Dataset entries:
-- Opening Marker --

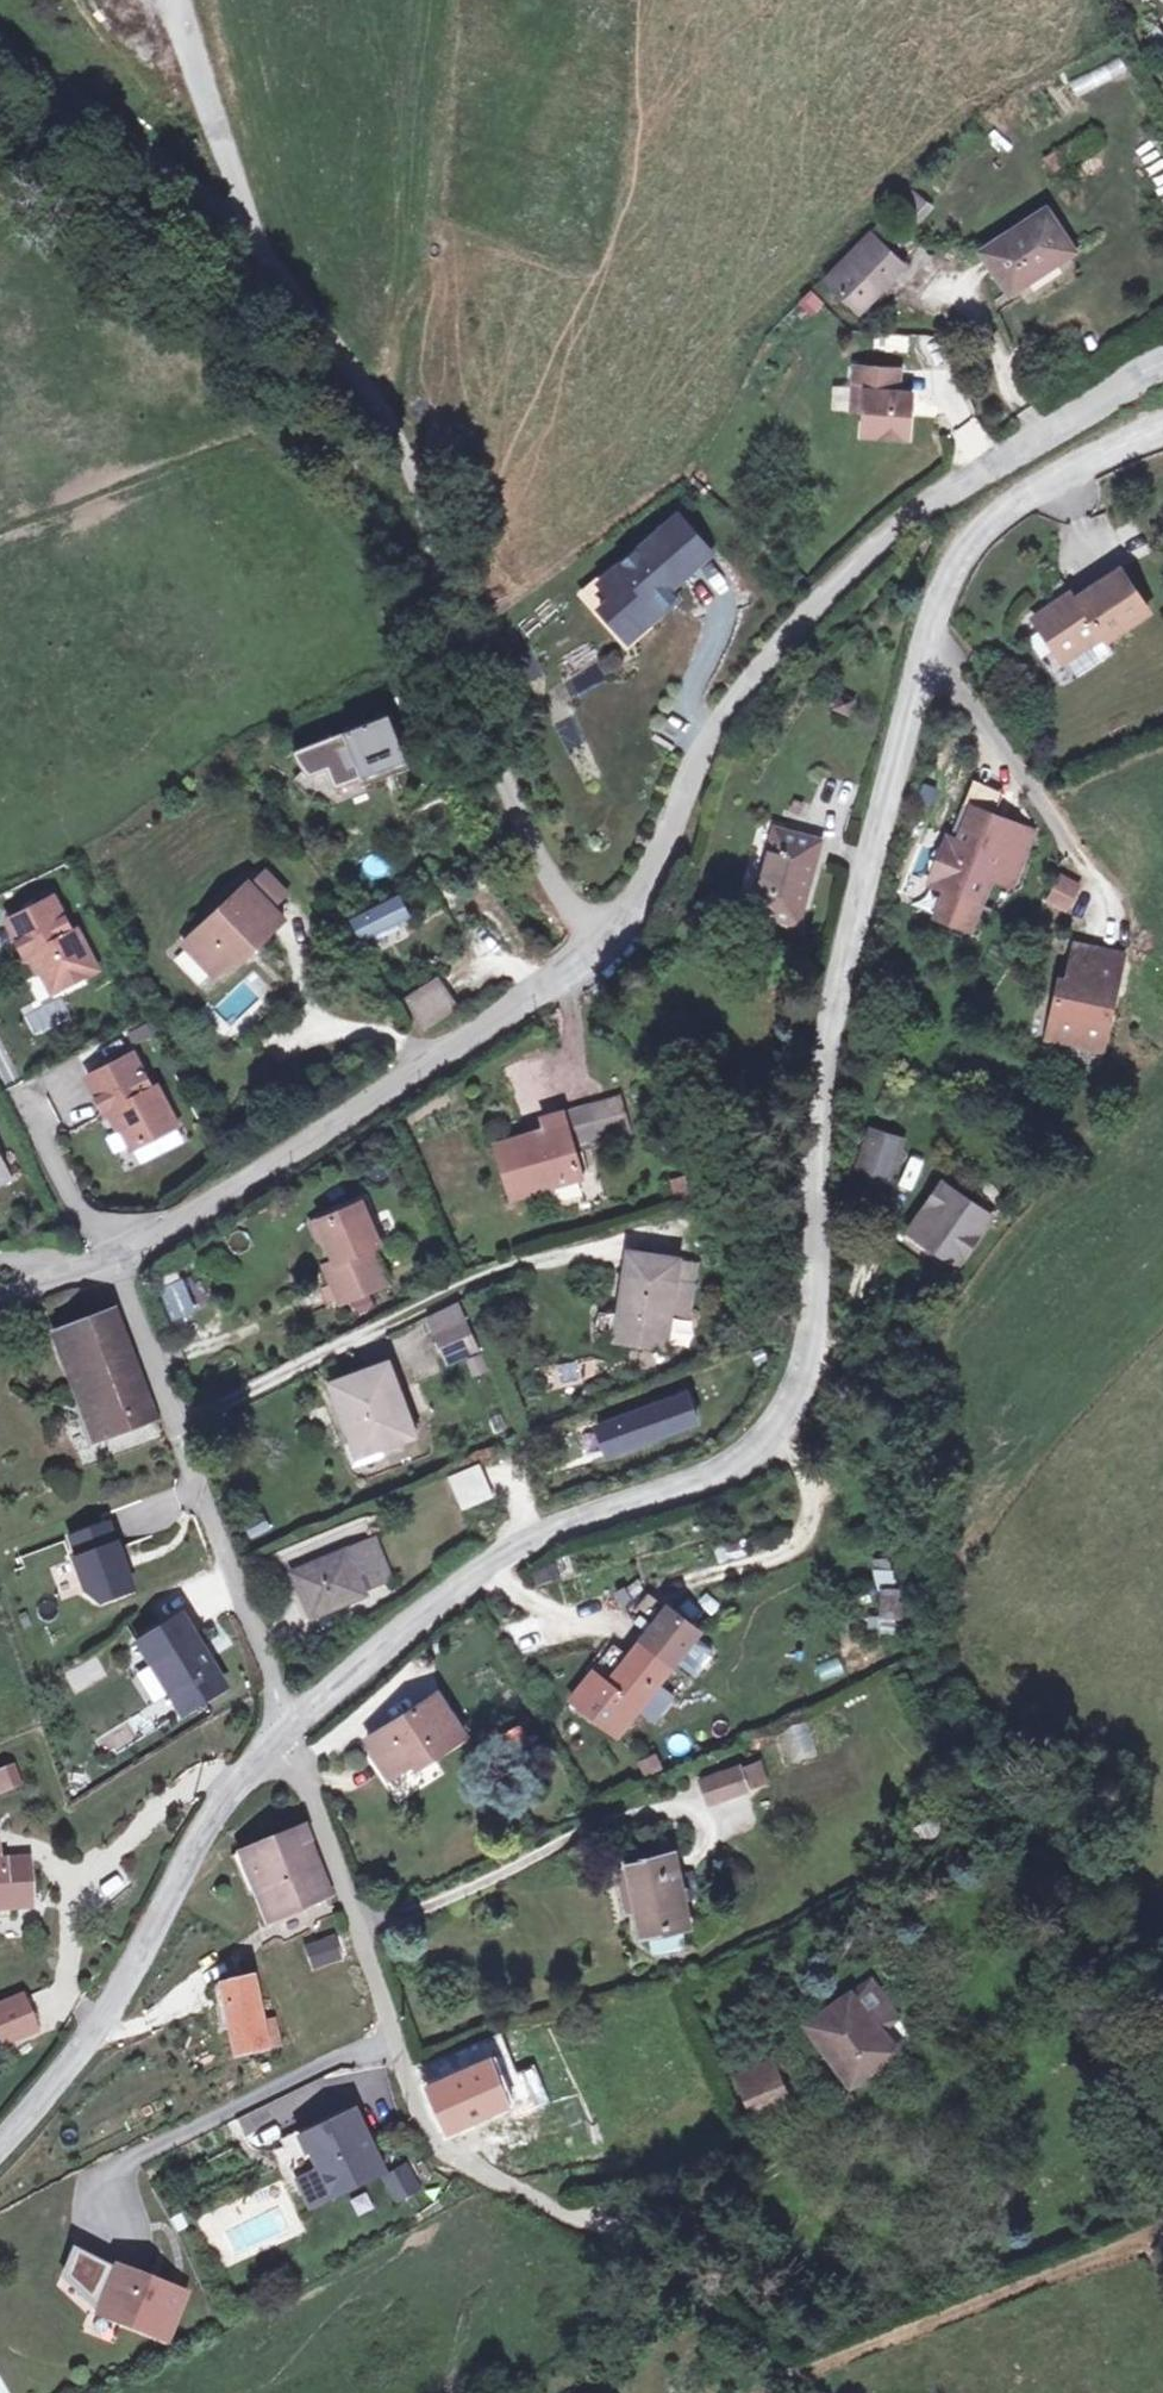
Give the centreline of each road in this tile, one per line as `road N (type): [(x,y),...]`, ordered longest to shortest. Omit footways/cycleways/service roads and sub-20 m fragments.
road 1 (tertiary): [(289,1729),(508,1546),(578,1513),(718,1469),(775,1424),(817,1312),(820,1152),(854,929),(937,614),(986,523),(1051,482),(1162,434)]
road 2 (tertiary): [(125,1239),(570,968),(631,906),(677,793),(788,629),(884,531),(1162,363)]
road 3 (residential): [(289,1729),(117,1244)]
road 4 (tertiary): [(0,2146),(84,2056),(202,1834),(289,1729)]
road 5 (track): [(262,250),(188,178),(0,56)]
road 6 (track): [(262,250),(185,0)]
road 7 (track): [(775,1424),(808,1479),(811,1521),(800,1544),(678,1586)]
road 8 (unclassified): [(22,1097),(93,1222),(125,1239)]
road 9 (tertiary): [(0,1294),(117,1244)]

-- Closing Marker --

## ACTIVITY
An exact, picture-free copy of the entries is required.

## THE COMPLETED TASK
Give the centreline of each road in this tile, one per line as `road N (type): [(x,y),...]`, ordered longest to shortest. Omit footways/cycleways/service roads and sub-20 m fragments.
road 1 (tertiary): [(289,1729),(508,1546),(578,1513),(718,1469),(775,1424),(817,1312),(820,1152),(854,929),(937,614),(986,523),(1051,482),(1162,434)]
road 2 (tertiary): [(125,1239),(570,968),(631,906),(677,793),(788,629),(884,531),(1162,363)]
road 3 (residential): [(289,1729),(117,1244)]
road 4 (tertiary): [(0,2146),(84,2056),(202,1834),(289,1729)]
road 5 (track): [(262,250),(188,178),(0,56)]
road 6 (track): [(262,250),(185,0)]
road 7 (track): [(775,1424),(808,1479),(811,1521),(800,1544),(678,1586)]
road 8 (unclassified): [(22,1097),(93,1222),(125,1239)]
road 9 (tertiary): [(0,1294),(117,1244)]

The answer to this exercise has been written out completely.